Scene change data
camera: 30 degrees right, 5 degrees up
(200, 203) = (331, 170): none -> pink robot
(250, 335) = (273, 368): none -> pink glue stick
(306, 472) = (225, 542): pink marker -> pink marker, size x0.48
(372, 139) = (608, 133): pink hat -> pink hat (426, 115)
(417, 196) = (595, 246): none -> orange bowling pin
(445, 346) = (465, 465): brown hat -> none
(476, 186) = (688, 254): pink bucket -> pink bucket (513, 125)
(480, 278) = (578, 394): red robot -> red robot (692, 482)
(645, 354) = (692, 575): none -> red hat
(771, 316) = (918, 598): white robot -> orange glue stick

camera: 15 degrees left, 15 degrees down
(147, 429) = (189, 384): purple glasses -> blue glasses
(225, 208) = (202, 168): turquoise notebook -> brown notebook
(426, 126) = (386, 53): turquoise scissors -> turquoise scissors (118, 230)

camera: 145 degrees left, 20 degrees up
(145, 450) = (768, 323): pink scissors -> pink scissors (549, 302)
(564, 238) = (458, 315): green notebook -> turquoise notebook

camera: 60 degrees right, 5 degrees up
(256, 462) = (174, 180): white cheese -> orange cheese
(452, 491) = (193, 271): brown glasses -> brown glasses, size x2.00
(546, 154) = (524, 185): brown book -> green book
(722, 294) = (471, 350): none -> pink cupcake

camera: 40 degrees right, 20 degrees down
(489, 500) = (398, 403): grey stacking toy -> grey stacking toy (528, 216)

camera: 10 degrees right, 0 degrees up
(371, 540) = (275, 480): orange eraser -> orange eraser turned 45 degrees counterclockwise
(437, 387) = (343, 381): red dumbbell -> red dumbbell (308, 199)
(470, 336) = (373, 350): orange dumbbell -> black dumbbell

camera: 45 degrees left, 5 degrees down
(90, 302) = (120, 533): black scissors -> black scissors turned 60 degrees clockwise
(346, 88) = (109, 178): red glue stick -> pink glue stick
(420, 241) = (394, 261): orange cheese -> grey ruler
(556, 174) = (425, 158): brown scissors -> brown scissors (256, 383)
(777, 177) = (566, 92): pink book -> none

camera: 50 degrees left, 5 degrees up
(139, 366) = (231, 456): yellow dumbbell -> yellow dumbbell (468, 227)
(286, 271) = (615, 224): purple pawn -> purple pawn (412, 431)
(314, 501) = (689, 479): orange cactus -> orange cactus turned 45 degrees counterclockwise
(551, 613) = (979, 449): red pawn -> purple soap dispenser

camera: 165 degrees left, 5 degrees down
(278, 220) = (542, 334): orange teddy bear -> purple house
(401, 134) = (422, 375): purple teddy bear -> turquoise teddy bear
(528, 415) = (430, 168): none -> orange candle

● **What the task asks**
All the lines above should be written out once more, exactly.

● **Task response**
camera: 30 degrees right, 5 degrees up
(200, 203) = (331, 170): none -> pink robot
(250, 335) = (273, 368): none -> pink glue stick
(306, 472) = (225, 542): pink marker -> pink marker, size x0.48
(372, 139) = (608, 133): pink hat -> pink hat (426, 115)
(417, 196) = (595, 246): none -> orange bowling pin
(445, 346) = (465, 465): brown hat -> none
(476, 186) = (688, 254): pink bucket -> pink bucket (513, 125)
(480, 278) = (578, 394): red robot -> red robot (692, 482)
(645, 354) = (692, 575): none -> red hat
(771, 316) = (918, 598): white robot -> orange glue stick

camera: 15 degrees left, 15 degrees down
(147, 429) = (189, 384): purple glasses -> blue glasses
(225, 208) = (202, 168): turquoise notebook -> brown notebook
(426, 126) = (386, 53): turquoise scissors -> turquoise scissors (118, 230)

camera: 145 degrees left, 20 degrees up
(145, 450) = (768, 323): pink scissors -> pink scissors (549, 302)
(564, 238) = (458, 315): green notebook -> turquoise notebook

camera: 60 degrees right, 5 degrees up
(256, 462) = (174, 180): white cheese -> orange cheese
(452, 491) = (193, 271): brown glasses -> brown glasses, size x2.00
(546, 154) = (524, 185): brown book -> green book
(722, 294) = (471, 350): none -> pink cupcake

camera: 40 degrees right, 20 degrees down
(489, 500) = (398, 403): grey stacking toy -> grey stacking toy (528, 216)

camera: 10 degrees right, 0 degrees up
(371, 540) = (275, 480): orange eraser -> orange eraser turned 45 degrees counterclockwise
(437, 387) = (343, 381): red dumbbell -> red dumbbell (308, 199)
(470, 336) = (373, 350): orange dumbbell -> black dumbbell

camera: 45 degrees left, 5 degrees down
(90, 302) = (120, 533): black scissors -> black scissors turned 60 degrees clockwise
(346, 88) = (109, 178): red glue stick -> pink glue stick
(420, 241) = (394, 261): orange cheese -> grey ruler
(556, 174) = (425, 158): brown scissors -> brown scissors (256, 383)
(777, 177) = (566, 92): pink book -> none

camera: 50 degrees left, 5 degrees up
(139, 366) = (231, 456): yellow dumbbell -> yellow dumbbell (468, 227)
(286, 271) = (615, 224): purple pawn -> purple pawn (412, 431)
(314, 501) = (689, 479): orange cactus -> orange cactus turned 45 degrees counterclockwise
(551, 613) = (979, 449): red pawn -> purple soap dispenser

camera: 165 degrees left, 5 degrees down
(278, 220) = (542, 334): orange teddy bear -> purple house
(401, 134) = (422, 375): purple teddy bear -> turquoise teddy bear
(528, 415) = (430, 168): none -> orange candle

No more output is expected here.